[Data for the task]
[Start of section]
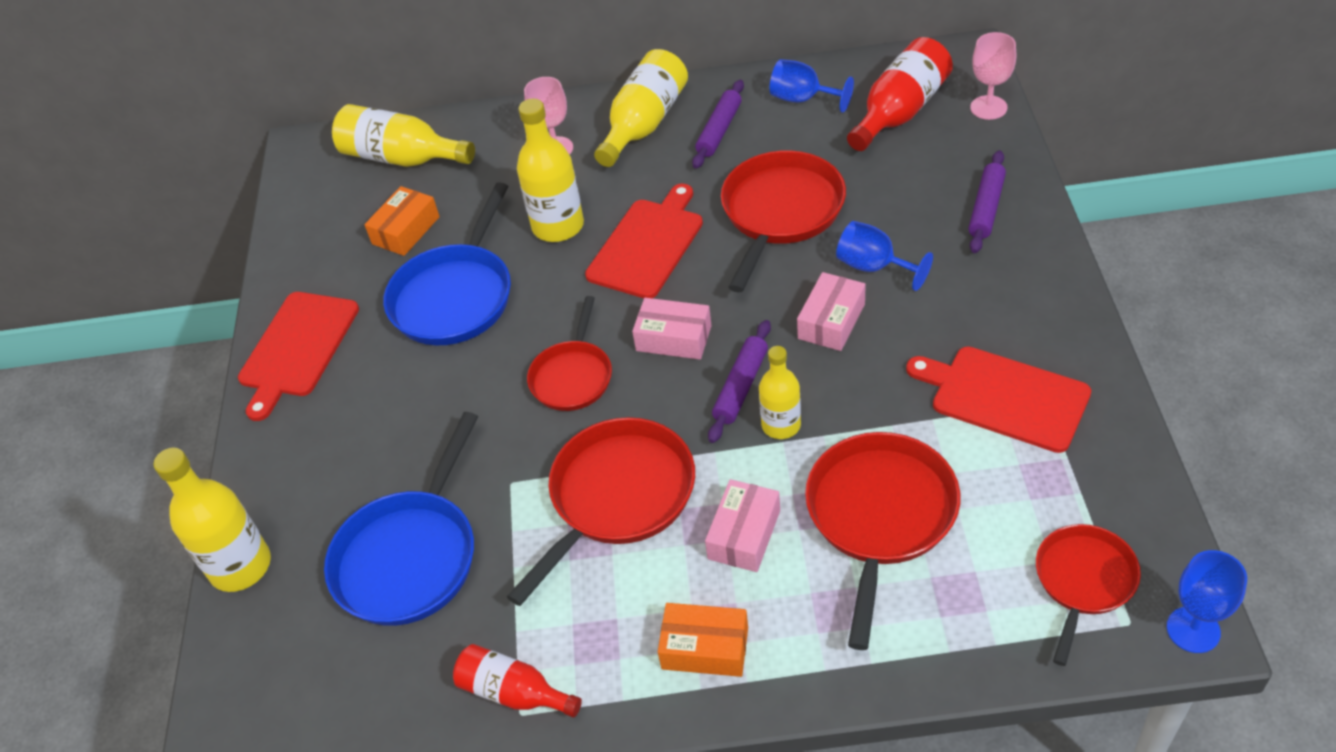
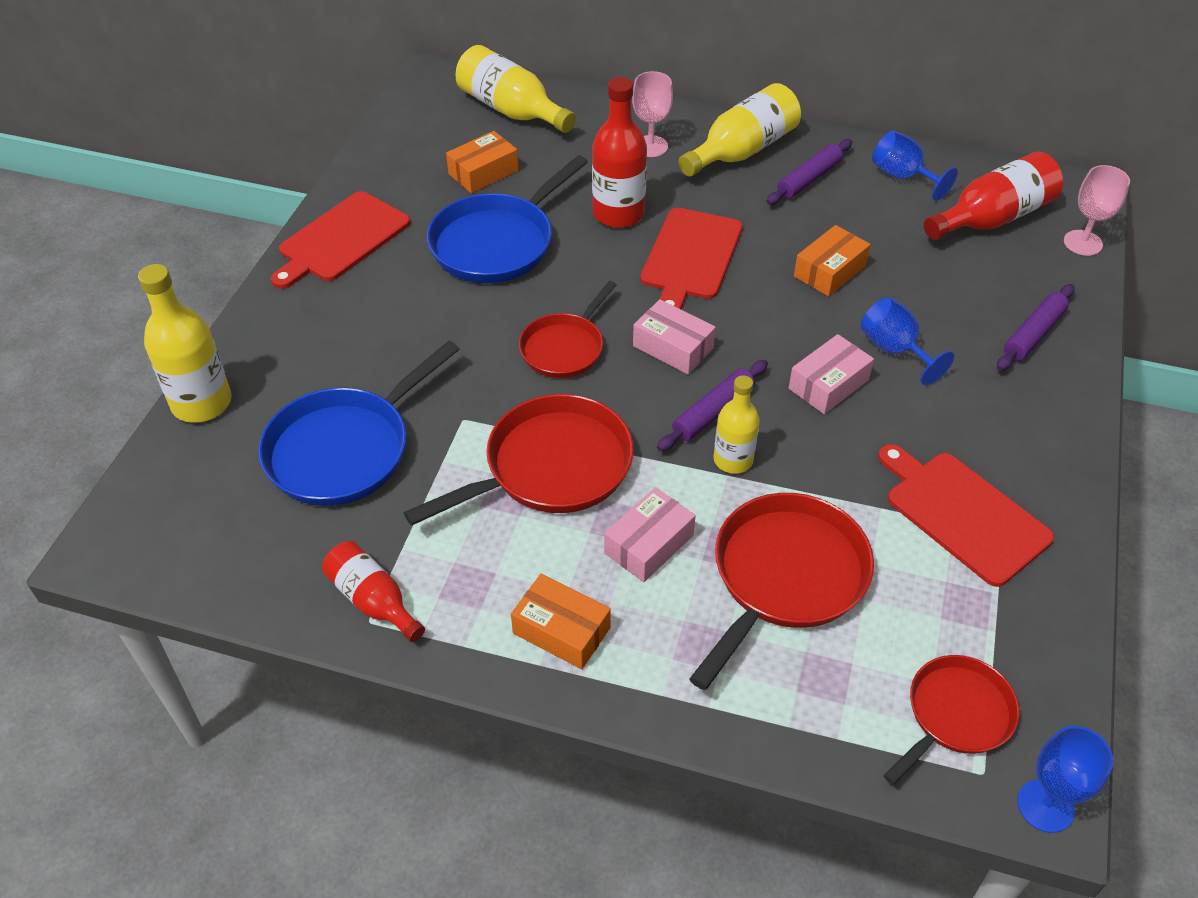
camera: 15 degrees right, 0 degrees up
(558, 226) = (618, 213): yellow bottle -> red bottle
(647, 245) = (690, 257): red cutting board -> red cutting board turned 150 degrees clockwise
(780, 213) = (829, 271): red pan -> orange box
[End of section]
[Start of section]
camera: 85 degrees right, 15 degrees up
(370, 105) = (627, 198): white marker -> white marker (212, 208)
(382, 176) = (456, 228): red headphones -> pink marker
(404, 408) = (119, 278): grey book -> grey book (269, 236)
[End of section]
In the data above, find the line with "(382, 176) = (456, 228): red" and the line with "(404, 408) = (119, 278): grey". Retype both, plus every line between them, exactly.

[Exercise response]
(382, 176) = (456, 228): red headphones -> pink marker
(404, 408) = (119, 278): grey book -> grey book (269, 236)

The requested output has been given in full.